[Object matching data]
----------

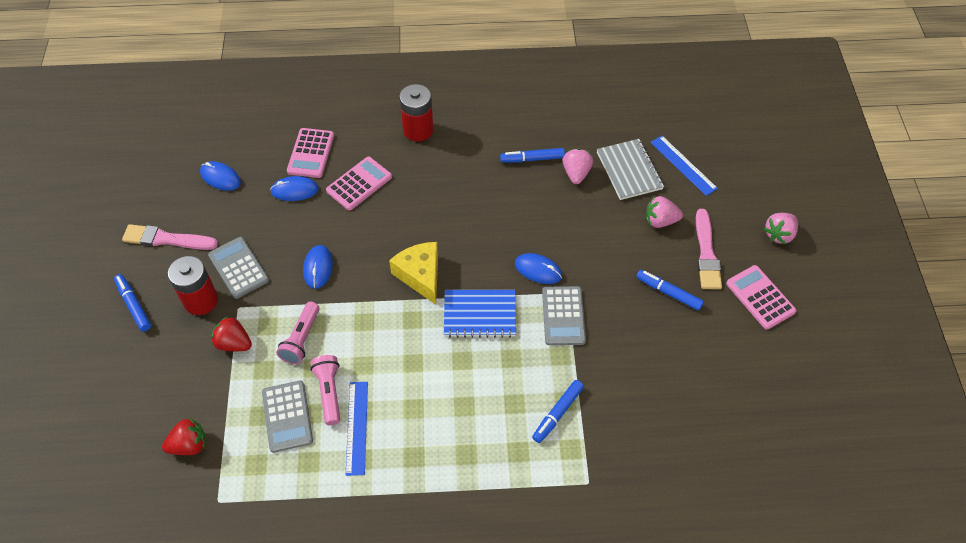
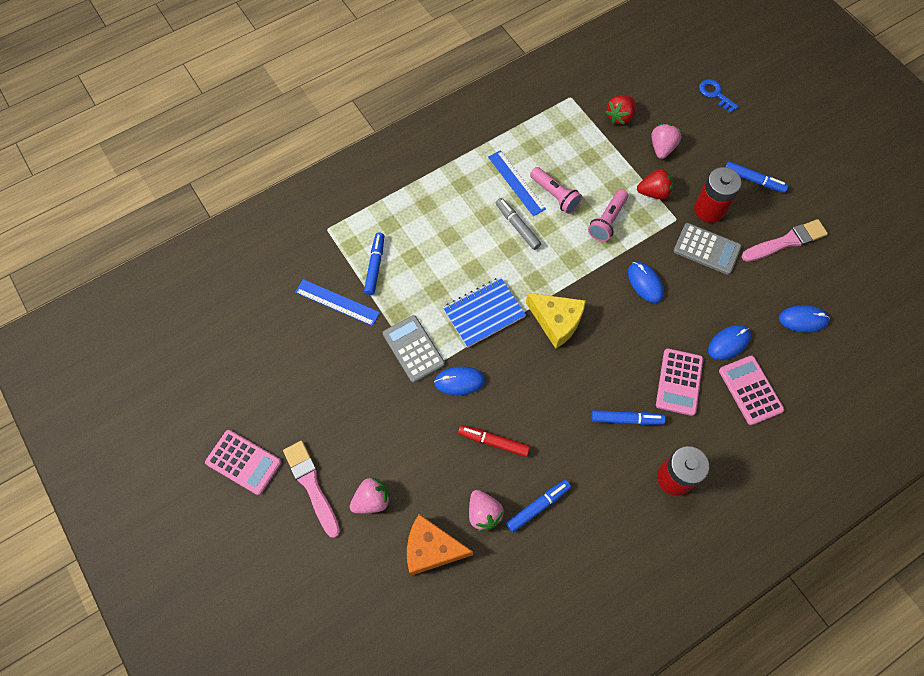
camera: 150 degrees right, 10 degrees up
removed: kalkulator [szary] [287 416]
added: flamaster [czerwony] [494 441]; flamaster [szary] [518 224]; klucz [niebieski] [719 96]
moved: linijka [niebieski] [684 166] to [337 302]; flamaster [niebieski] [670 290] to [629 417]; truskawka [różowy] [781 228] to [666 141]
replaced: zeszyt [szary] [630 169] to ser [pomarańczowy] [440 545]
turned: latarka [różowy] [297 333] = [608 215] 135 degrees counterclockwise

----------

## Instructions to follow
Exact copies of the lines from the one containing "added: flamaster [czerwony]" through the final line of the records are all the answer should hold.

## Solution for this exercise
added: flamaster [czerwony] [494 441]; flamaster [szary] [518 224]; klucz [niebieski] [719 96]
moved: linijka [niebieski] [684 166] to [337 302]; flamaster [niebieski] [670 290] to [629 417]; truskawka [różowy] [781 228] to [666 141]
replaced: zeszyt [szary] [630 169] to ser [pomarańczowy] [440 545]
turned: latarka [różowy] [297 333] = [608 215] 135 degrees counterclockwise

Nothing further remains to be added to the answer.